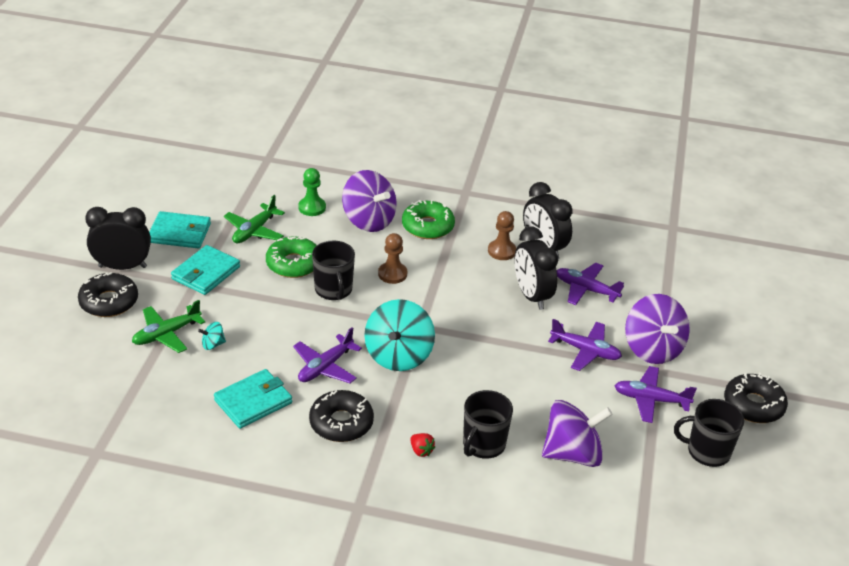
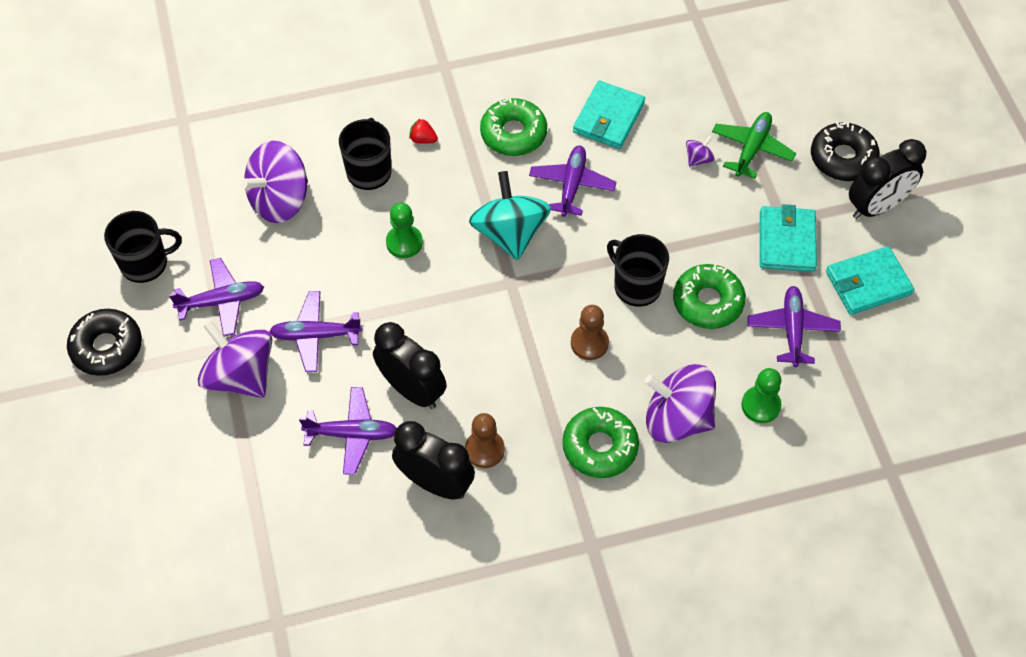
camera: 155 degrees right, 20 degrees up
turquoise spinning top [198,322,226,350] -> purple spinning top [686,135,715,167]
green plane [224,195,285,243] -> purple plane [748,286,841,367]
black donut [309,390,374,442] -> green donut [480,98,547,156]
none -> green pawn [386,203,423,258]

> [Required work] Exact retyping is required: the line with "black donut [309,390,374,442]" through the end of the data, both ends included, and no other line.

> [Completed task]
black donut [309,390,374,442] -> green donut [480,98,547,156]
none -> green pawn [386,203,423,258]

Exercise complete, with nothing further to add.